**Exercise requirements:**
Which lines of the entries contain the string "stacking"? Please find them and copy them.

BEGIN Input records

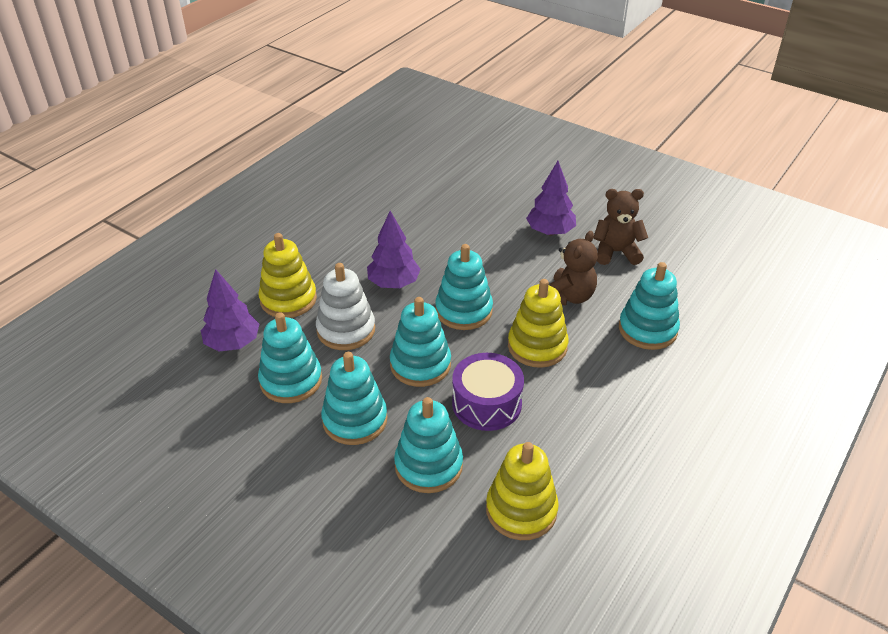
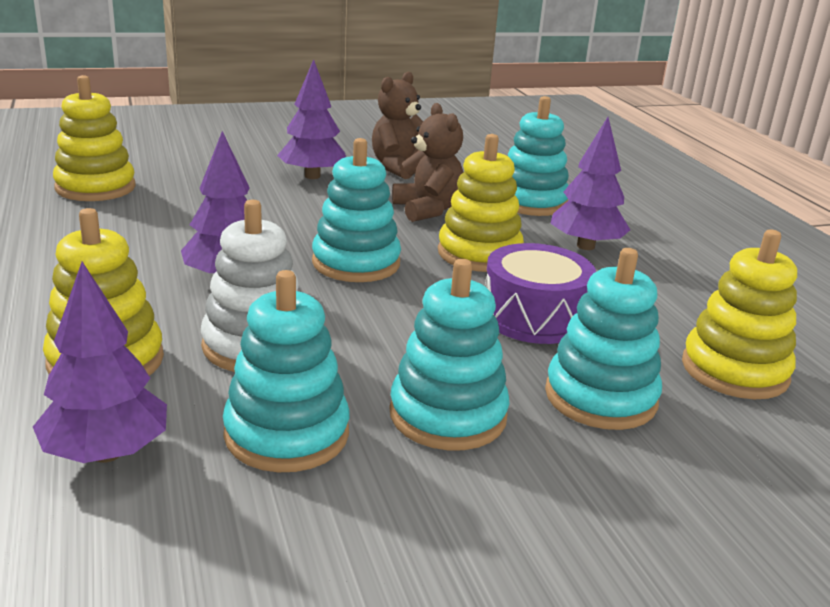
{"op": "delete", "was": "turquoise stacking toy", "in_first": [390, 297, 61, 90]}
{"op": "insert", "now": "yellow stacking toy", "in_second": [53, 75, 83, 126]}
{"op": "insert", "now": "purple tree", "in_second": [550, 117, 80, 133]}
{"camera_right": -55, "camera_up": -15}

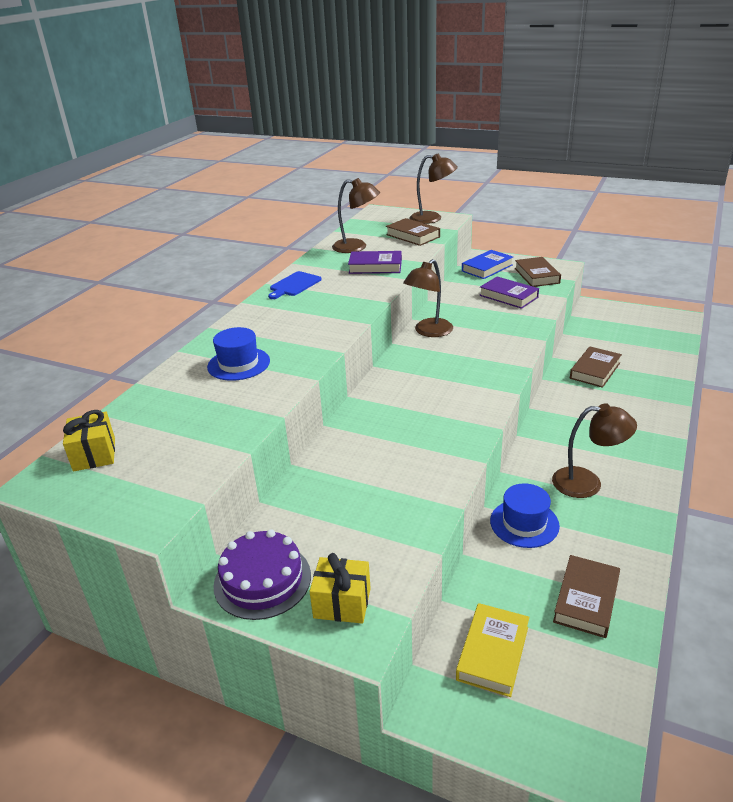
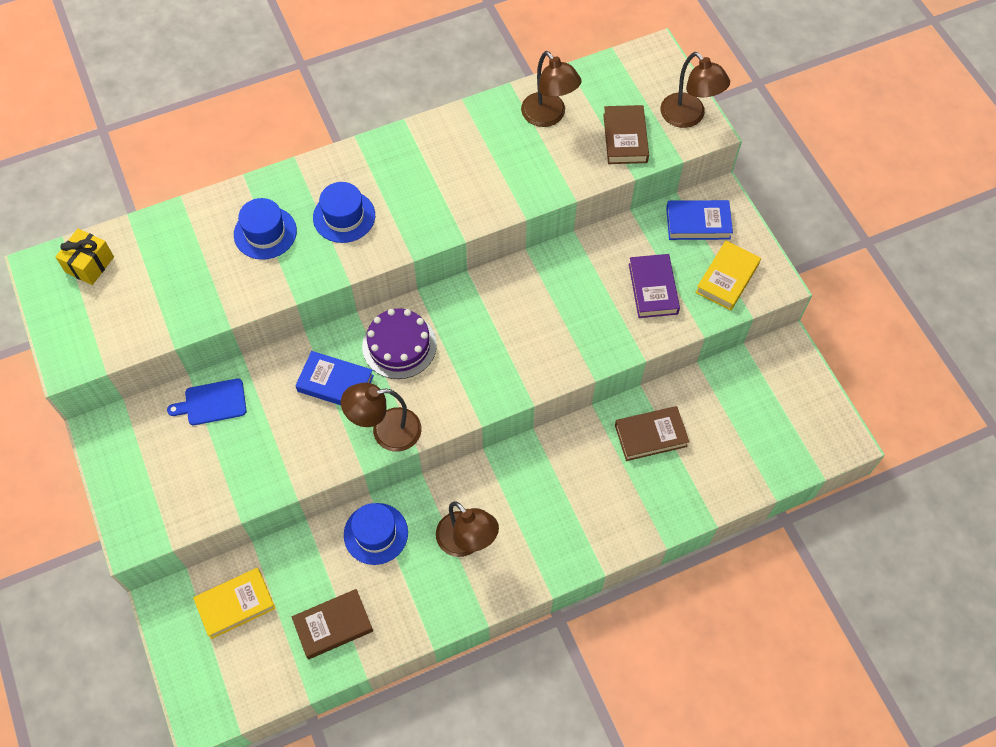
{"op": "delete", "was": "purple book", "in_first": [348, 251, 54, 23]}
{"op": "recolor", "was": "brown book", "now": "yellow book", "in_first": [515, 257, 46, 30], "in_second": [695, 241, 66, 70]}
{"op": "move", "was": "brown lamp", "in_first": [403, 259, 50, 78], "in_second": [341, 383, 80, 69]}
{"op": "move", "was": "blue cutting board", "in_first": [268, 271, 54, 28], "in_second": [167, 378, 80, 47]}
{"op": "move", "was": "purple cake", "in_first": [213, 529, 98, 91], "in_second": [362, 308, 75, 71]}
{"op": "delete", "was": "yellow gift", "in_first": [309, 553, 62, 71]}
{"op": "insert", "now": "blue hat", "in_second": [313, 182, 62, 61]}
{"op": "insert", "now": "blue book", "in_second": [295, 351, 79, 54]}
{"camera_right": 40, "camera_up": 30}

END Input records

**Task result:**
{"op": "delete", "was": "turquoise stacking toy", "in_first": [390, 297, 61, 90]}
{"op": "insert", "now": "yellow stacking toy", "in_second": [53, 75, 83, 126]}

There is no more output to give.